* **Exercise aim**
Would you please retype, exactly, the lines of the listing below between the line with "X3: none -> 24MHz (N003, U4/X2)" and the line with "D5: schottky 1N5819", inclusive?

----- Source material -----

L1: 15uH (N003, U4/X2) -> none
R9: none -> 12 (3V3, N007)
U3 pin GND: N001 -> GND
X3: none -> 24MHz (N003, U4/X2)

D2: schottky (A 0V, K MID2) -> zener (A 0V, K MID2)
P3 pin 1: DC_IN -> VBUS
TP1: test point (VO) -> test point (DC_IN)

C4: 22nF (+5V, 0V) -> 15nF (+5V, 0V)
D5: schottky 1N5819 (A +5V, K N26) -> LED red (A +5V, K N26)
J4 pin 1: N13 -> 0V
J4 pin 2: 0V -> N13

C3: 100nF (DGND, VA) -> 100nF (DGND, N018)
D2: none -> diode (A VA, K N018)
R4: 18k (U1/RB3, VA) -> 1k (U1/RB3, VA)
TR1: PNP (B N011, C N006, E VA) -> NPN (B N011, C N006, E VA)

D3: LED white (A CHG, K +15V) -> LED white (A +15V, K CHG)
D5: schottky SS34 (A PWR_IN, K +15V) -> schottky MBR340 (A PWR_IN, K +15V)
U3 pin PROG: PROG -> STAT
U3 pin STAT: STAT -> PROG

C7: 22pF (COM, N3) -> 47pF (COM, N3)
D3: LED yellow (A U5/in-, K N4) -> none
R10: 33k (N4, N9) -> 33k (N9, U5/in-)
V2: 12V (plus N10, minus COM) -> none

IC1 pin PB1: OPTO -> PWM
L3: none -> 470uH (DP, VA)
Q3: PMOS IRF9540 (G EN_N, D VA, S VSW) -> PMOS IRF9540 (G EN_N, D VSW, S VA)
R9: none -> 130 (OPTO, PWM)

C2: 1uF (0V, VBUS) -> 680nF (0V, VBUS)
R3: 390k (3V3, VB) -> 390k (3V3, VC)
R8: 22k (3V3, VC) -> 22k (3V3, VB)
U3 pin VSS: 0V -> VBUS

-----

* **Task answer**
X3: none -> 24MHz (N003, U4/X2)

D2: schottky (A 0V, K MID2) -> zener (A 0V, K MID2)
P3 pin 1: DC_IN -> VBUS
TP1: test point (VO) -> test point (DC_IN)

C4: 22nF (+5V, 0V) -> 15nF (+5V, 0V)
D5: schottky 1N5819 (A +5V, K N26) -> LED red (A +5V, K N26)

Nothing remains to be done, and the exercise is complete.